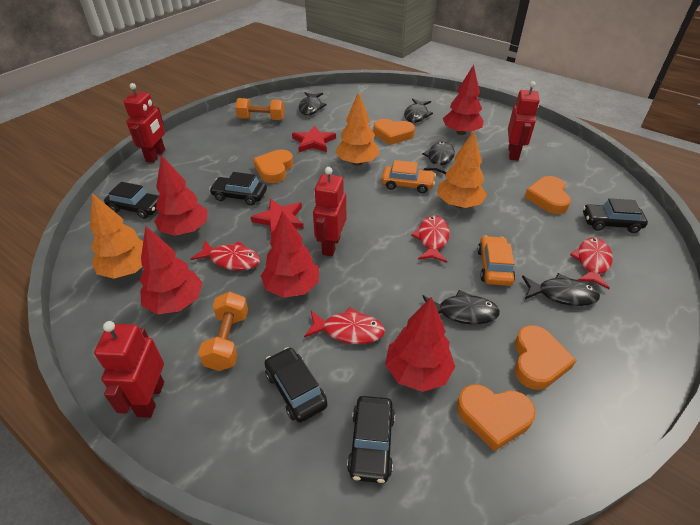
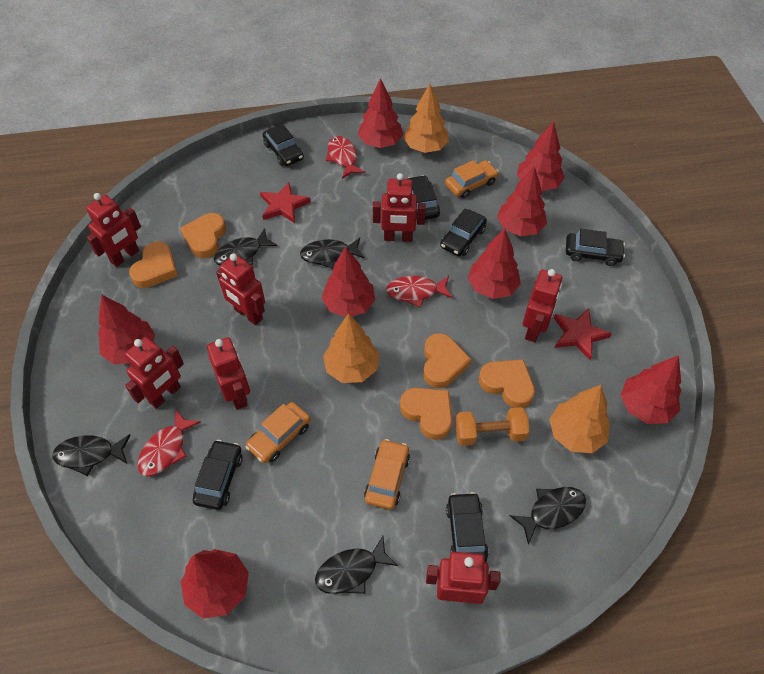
black car: 5 -> 6
orange car: 2 -> 3
orange dumbbell: 2 -> 1
red fish: 4 -> 3
red robot: 4 -> 7
red tree: 5 -> 8

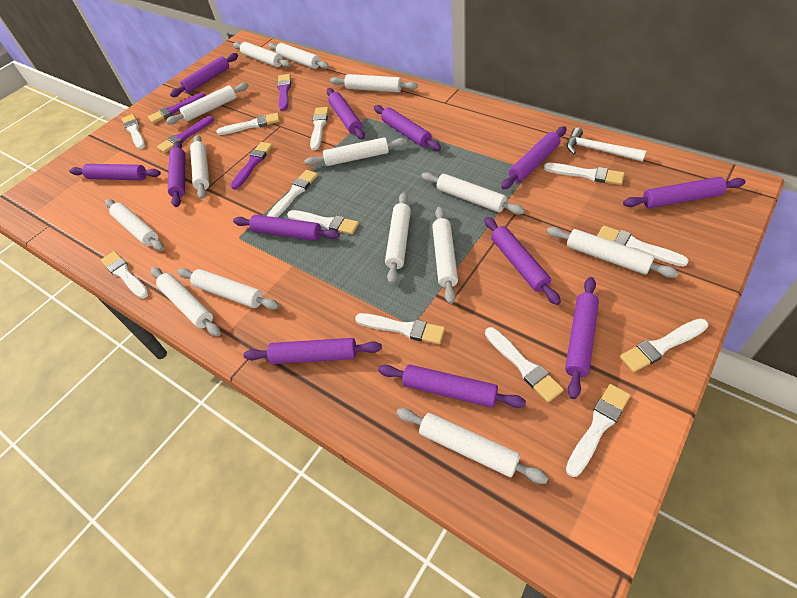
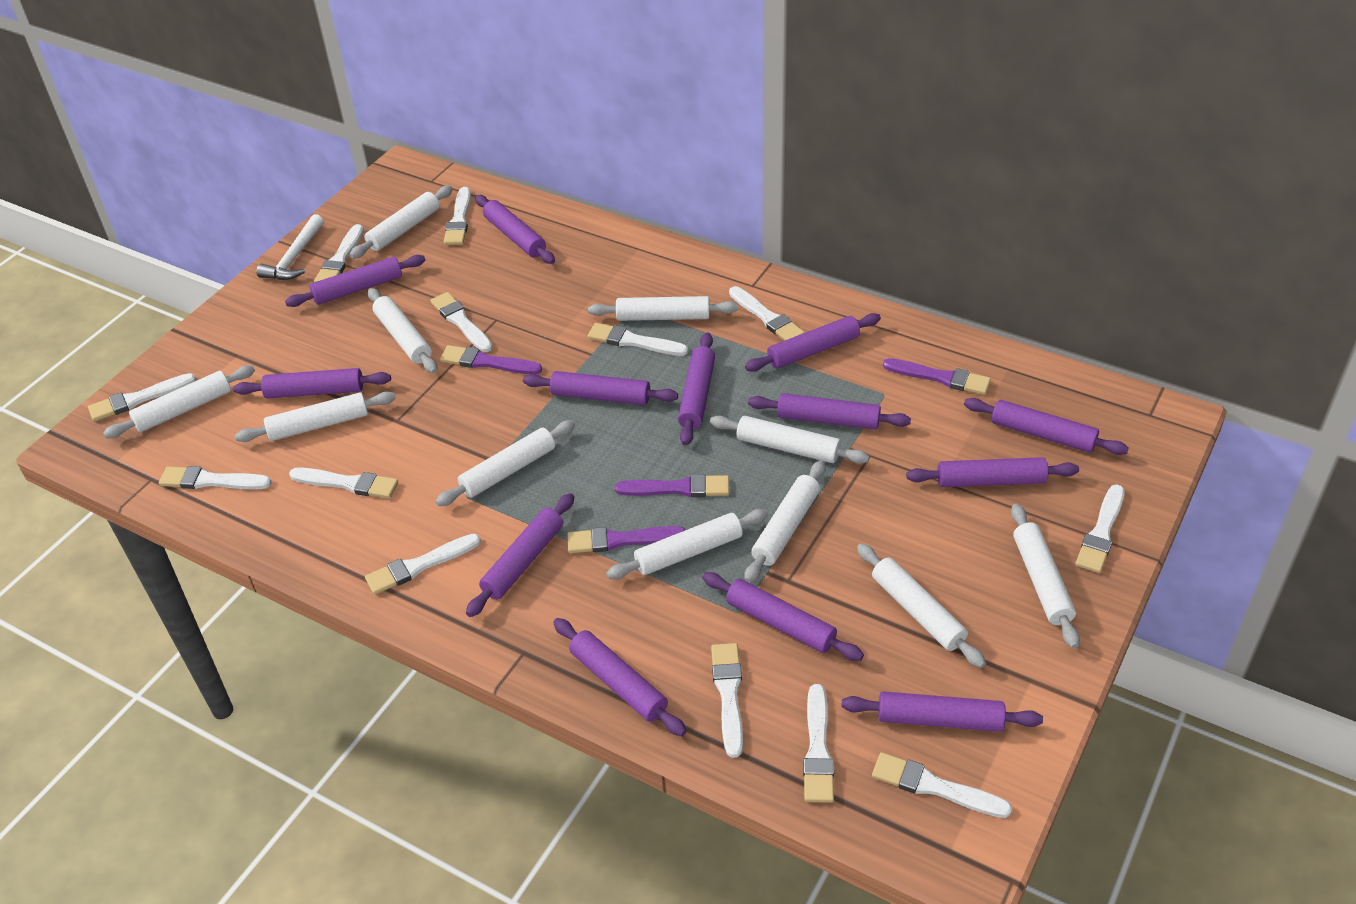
purple rolling pin: 12 -> 13
white brush: 12 -> 13
white rolling pin: 14 -> 11

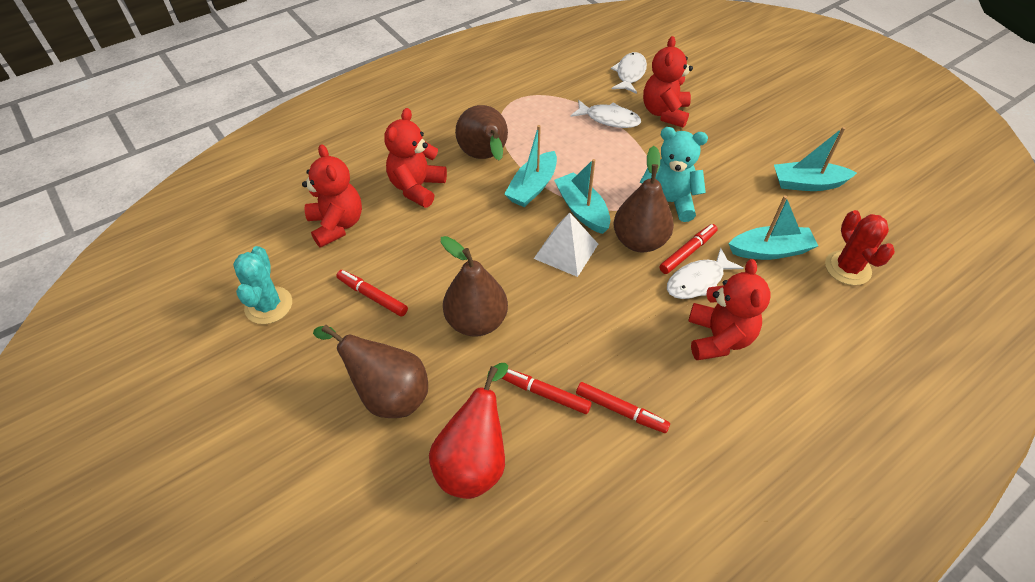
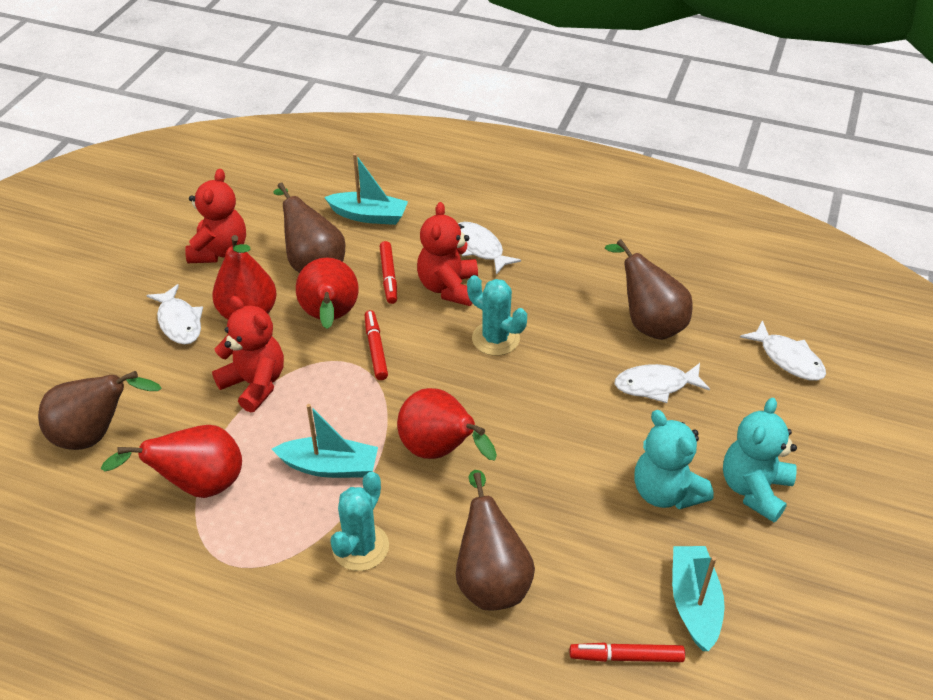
red cactus: 1 -> 0
red marker: 4 -> 3
red pear: 1 -> 4
red teddy bear: 4 -> 3
turquoise boat: 4 -> 3
turquoise cactus: 1 -> 2
turquoise teddy bear: 1 -> 2
white fish: 3 -> 4
white pyramid: 1 -> 0

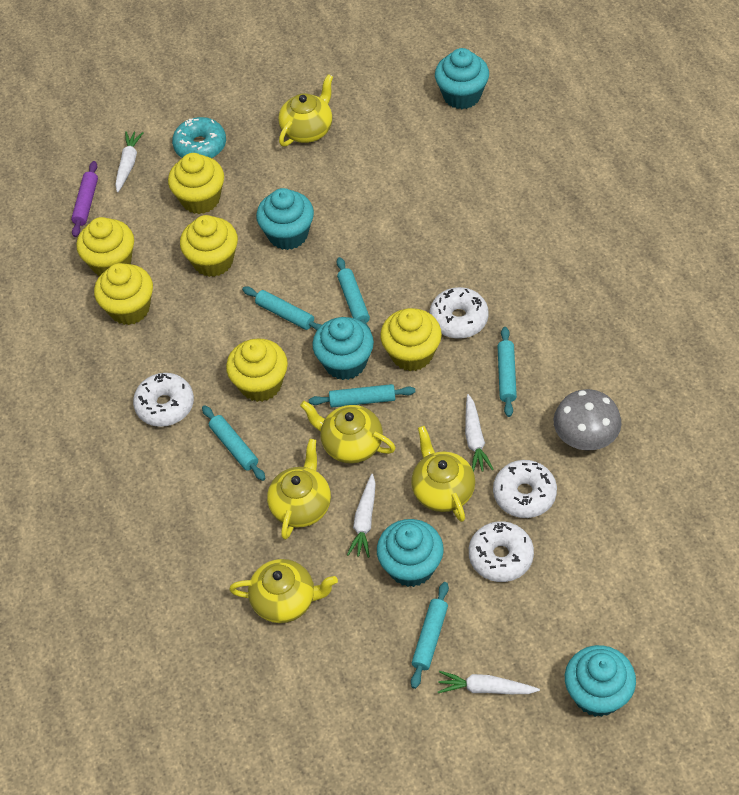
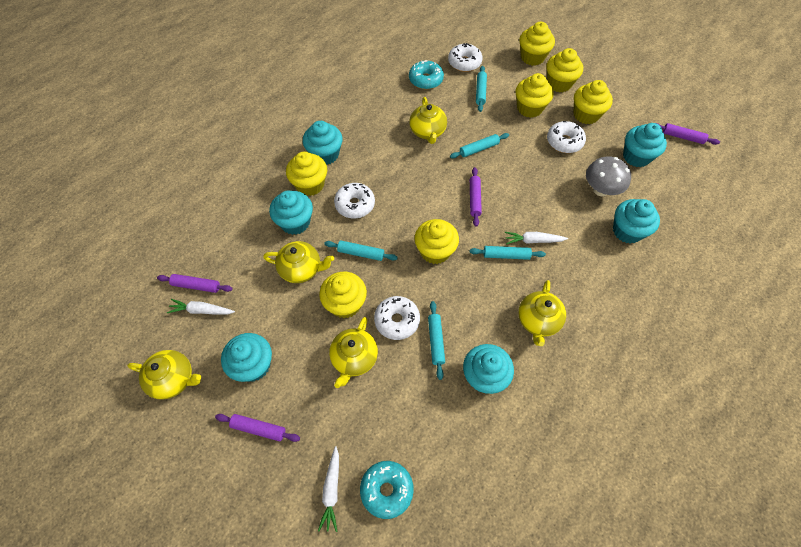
purple rolling pin: 1 -> 4
turquoise cupcake: 5 -> 6
turquoise donut: 1 -> 2
turquoise rolling pin: 6 -> 5
white carrot: 4 -> 3
yellow cupcake: 6 -> 7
== == ==
What to work on
This exercise needs every line of the listing that contains the word "white".

Expected answer
white brush: 12 -> 13
white rolling pin: 14 -> 11
white fish: 3 -> 4
white pyramid: 1 -> 0
white carrot: 4 -> 3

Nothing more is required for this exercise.